+++ Material shown +++
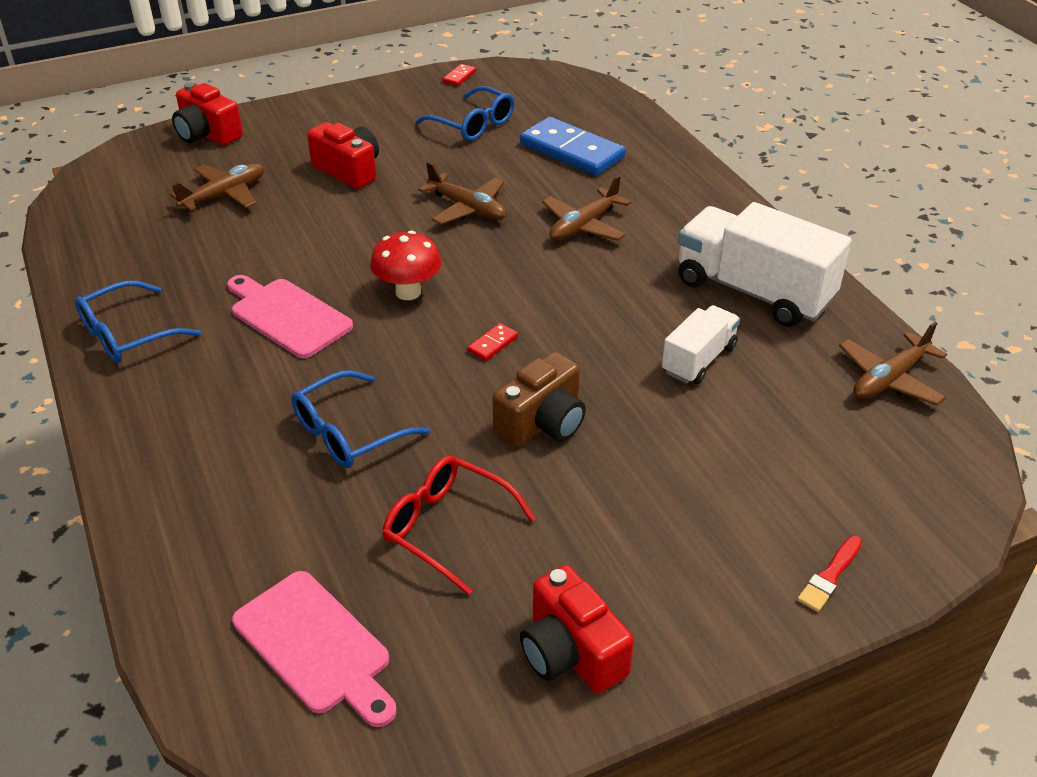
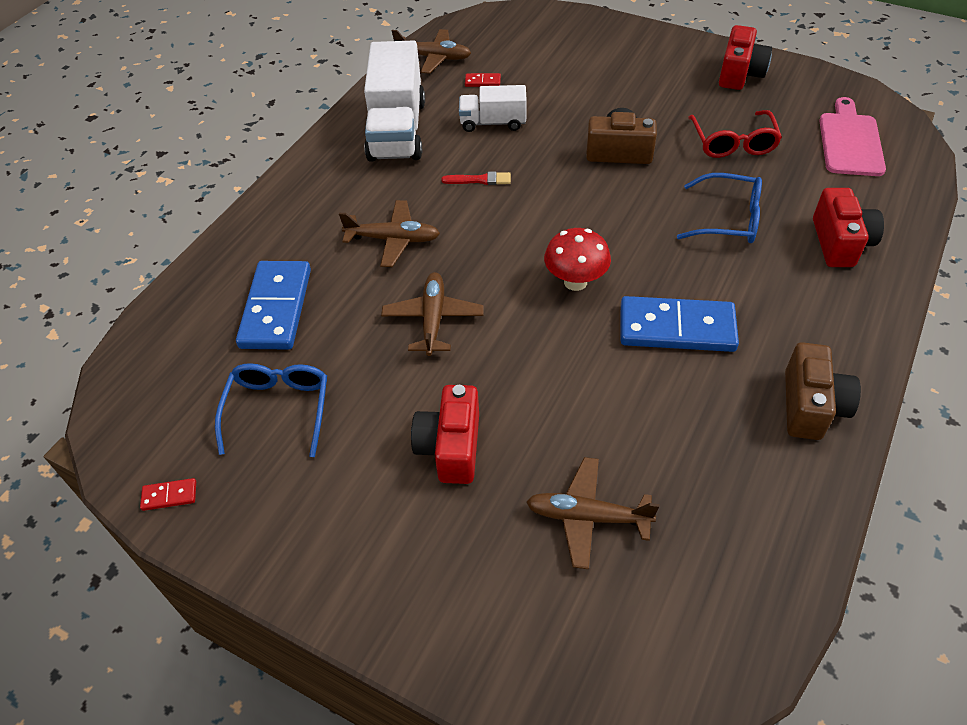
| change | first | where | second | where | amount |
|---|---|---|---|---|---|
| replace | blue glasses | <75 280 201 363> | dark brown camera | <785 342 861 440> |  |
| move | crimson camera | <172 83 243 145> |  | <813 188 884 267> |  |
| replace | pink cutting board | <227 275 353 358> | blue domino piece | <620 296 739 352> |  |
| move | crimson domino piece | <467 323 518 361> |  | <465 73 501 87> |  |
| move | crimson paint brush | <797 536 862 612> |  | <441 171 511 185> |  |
+++
• Your goal:
The span to print begins at the line containing "crimson camera |" and ends at the final line of the entries; print it exactly and print nothing else.

• Task response:
| move | crimson camera | <172 83 243 145> |  | <813 188 884 267> |  |
| replace | pink cutting board | <227 275 353 358> | blue domino piece | <620 296 739 352> |  |
| move | crimson domino piece | <467 323 518 361> |  | <465 73 501 87> |  |
| move | crimson paint brush | <797 536 862 612> |  | <441 171 511 185> |  |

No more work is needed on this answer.